BEGIN
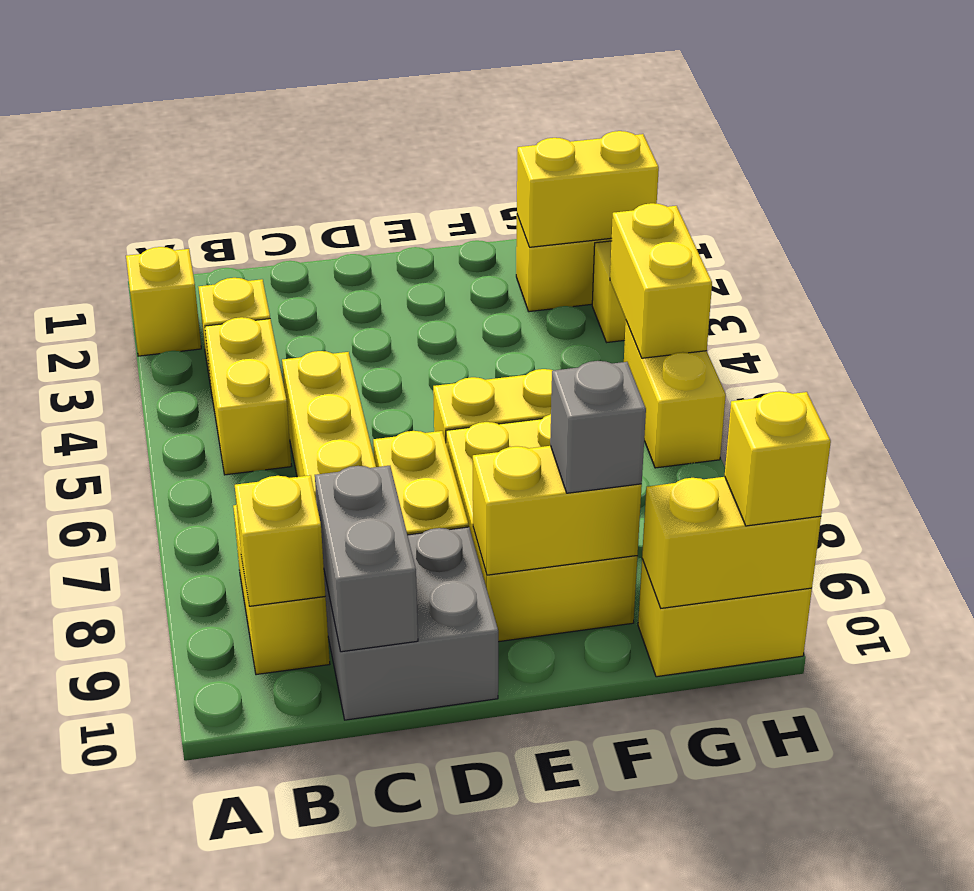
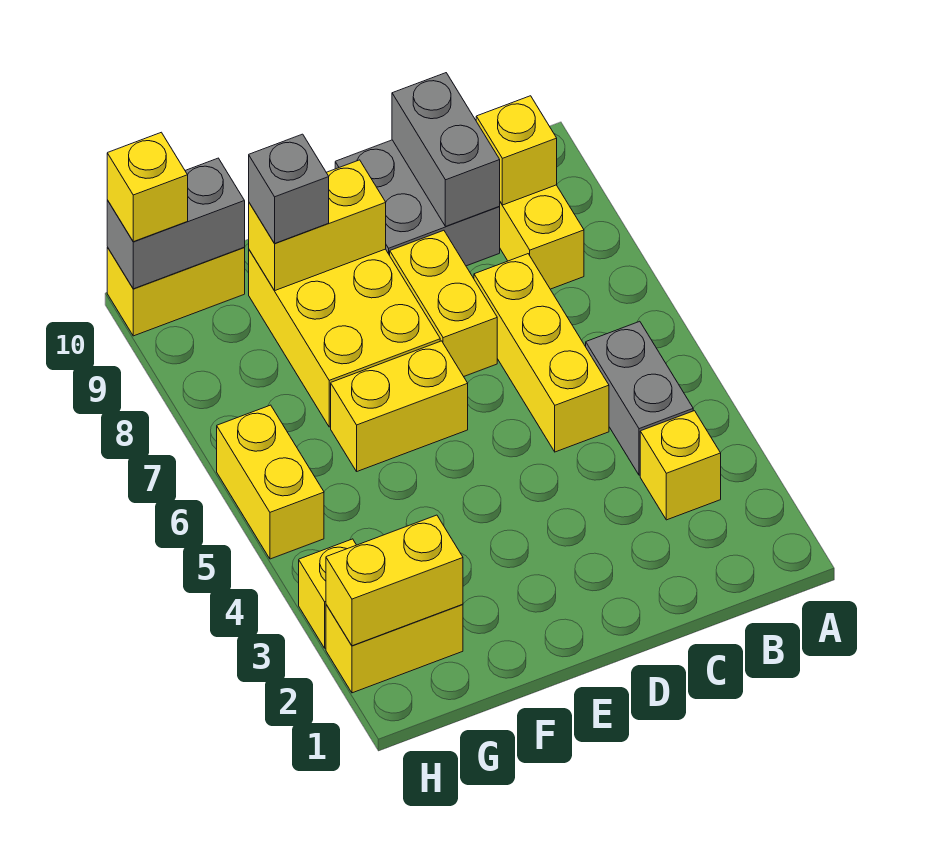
yellow 1x1 brick [126,247,201,356] -> none
yellow 1x2 brick [205,317,291,475] -> grey 1x2 brick [586,321,693,475]
yellow 1x2 brick [642,477,821,608] -> grey 1x2 brick [107,158,245,289]
yellow 1x2 brick [610,203,712,358] -> none

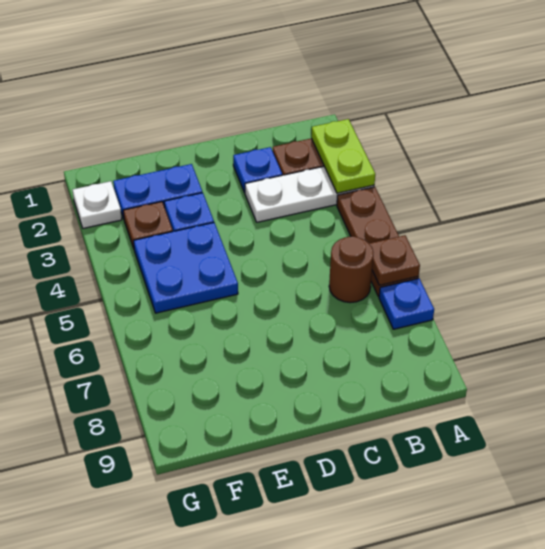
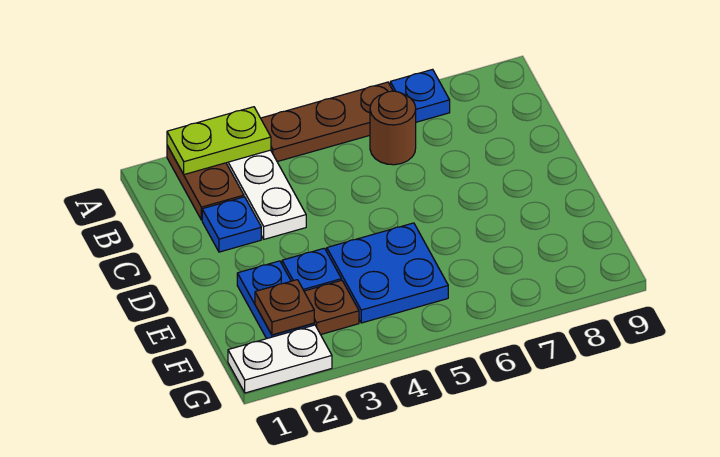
brown 1x1 plate [369,235,420,285] -> brown 1x1 plate moved to [255,280,314,335]
white 1x1 plate [73,181,122,228] -> white 1x2 plate [228,325,332,393]

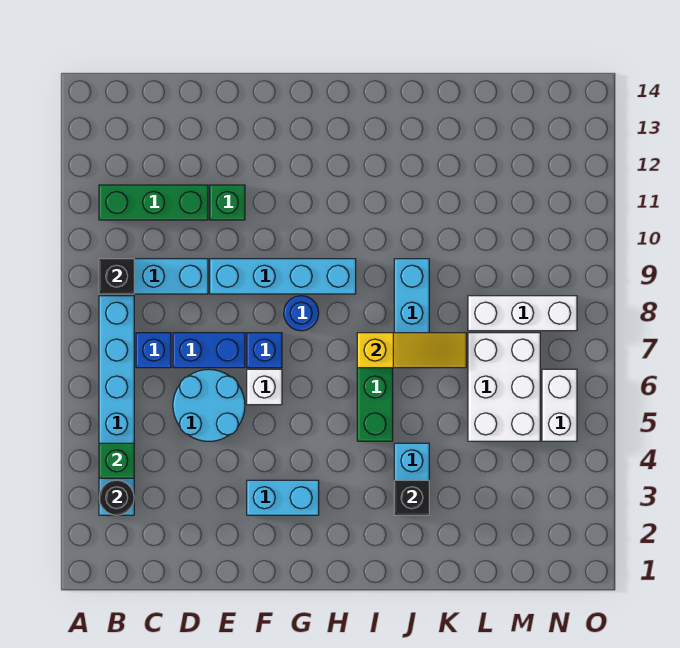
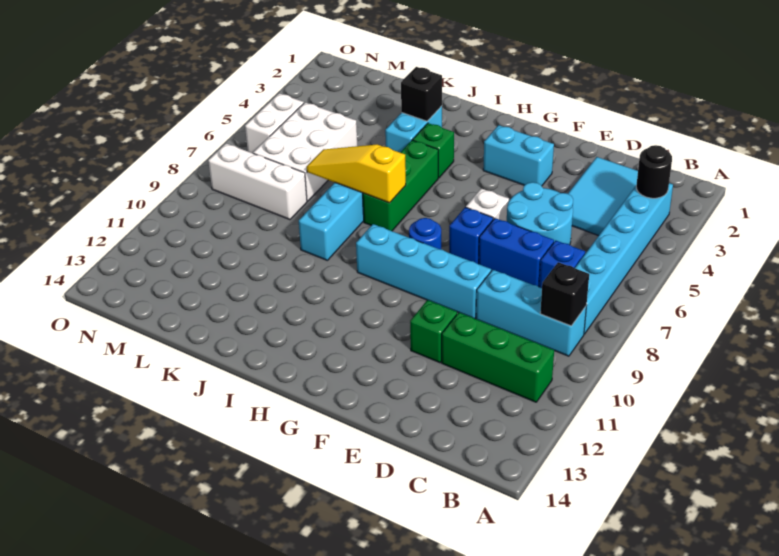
green 1x1 brick [99,443,134,478] -> green 1x1 brick moved to [413,123,454,178]
none -> cyan 2x3 tile [568,157,638,236]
END
**Exercise details**
Copy the records exactly as they appear, leaving every picture out.

**Your response**
yellow 1x1 brick [126,247,201,356] -> none
yellow 1x2 brick [205,317,291,475] -> grey 1x2 brick [586,321,693,475]
yellow 1x2 brick [642,477,821,608] -> grey 1x2 brick [107,158,245,289]
yellow 1x2 brick [610,203,712,358] -> none

brown 1x1 plate [369,235,420,285] -> brown 1x1 plate moved to [255,280,314,335]
white 1x1 plate [73,181,122,228] -> white 1x2 plate [228,325,332,393]

green 1x1 brick [99,443,134,478] -> green 1x1 brick moved to [413,123,454,178]
none -> cyan 2x3 tile [568,157,638,236]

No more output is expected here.